=== DATA RECORDS ===

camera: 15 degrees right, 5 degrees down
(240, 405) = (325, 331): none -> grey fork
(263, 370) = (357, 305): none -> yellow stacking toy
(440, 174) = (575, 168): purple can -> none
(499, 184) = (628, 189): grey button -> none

===
=== DATA RECORDS ===

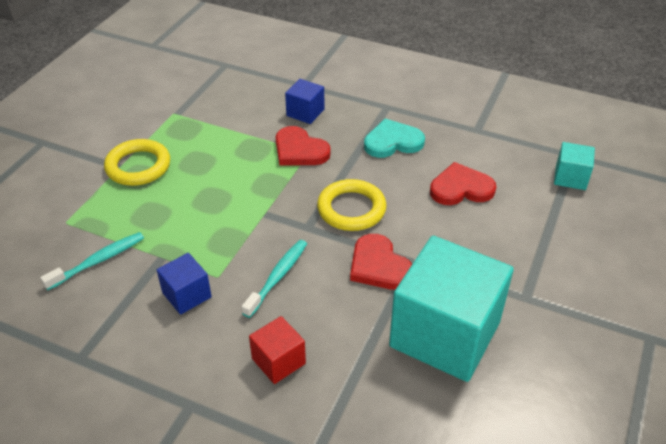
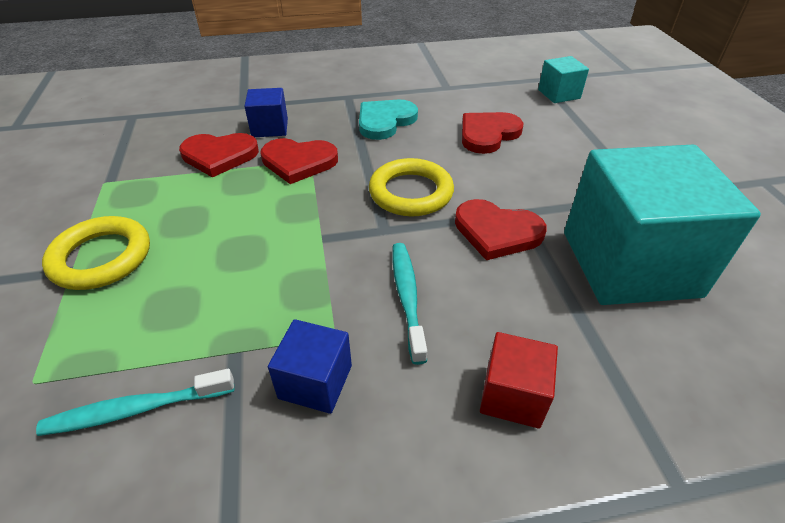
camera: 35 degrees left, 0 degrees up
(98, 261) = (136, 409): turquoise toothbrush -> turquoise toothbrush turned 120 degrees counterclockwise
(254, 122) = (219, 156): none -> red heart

===
=== DATA RECORDS ===

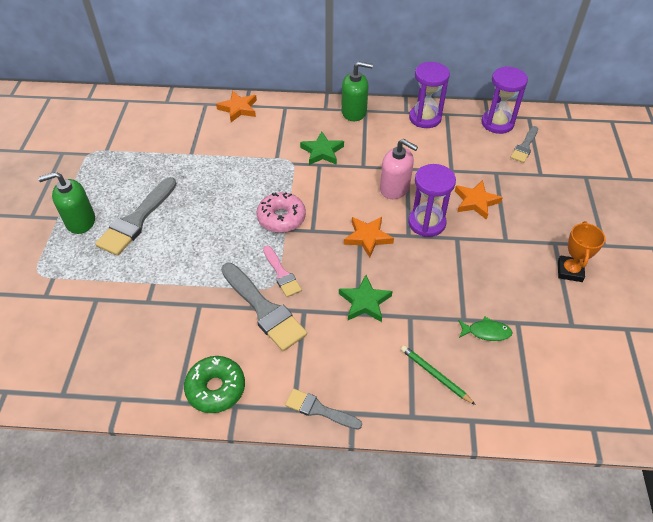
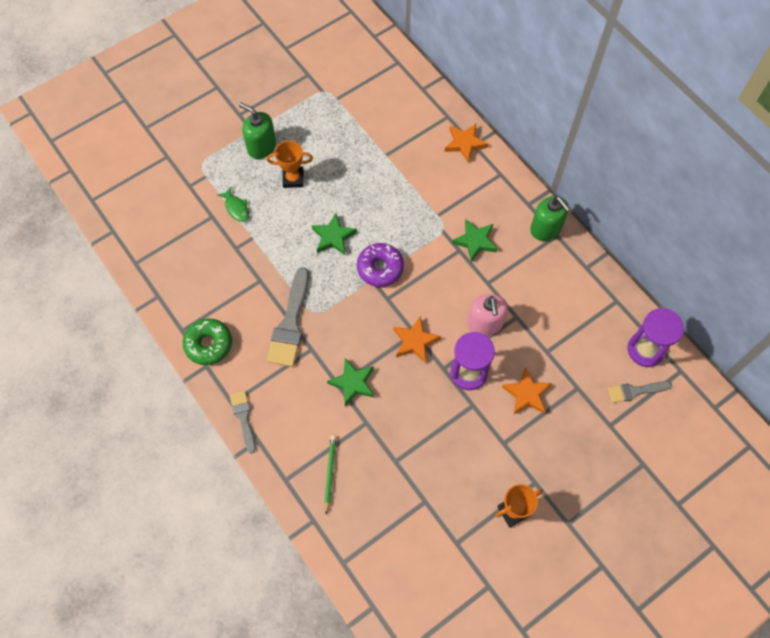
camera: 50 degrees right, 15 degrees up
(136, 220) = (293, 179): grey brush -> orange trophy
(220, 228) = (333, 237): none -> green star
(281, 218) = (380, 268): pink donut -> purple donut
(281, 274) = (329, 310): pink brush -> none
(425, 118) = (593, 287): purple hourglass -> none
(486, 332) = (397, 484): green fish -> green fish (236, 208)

===

# INSTRUCTIONS FOR THE TASK
Look through the material above and print exactly the lines from the one containing "(425, 118) = (593, 287): purple" to the one containing "(486, 332) = (397, 484): green", both included, and nothing more.

# TASK RESPONSE
(425, 118) = (593, 287): purple hourglass -> none
(486, 332) = (397, 484): green fish -> green fish (236, 208)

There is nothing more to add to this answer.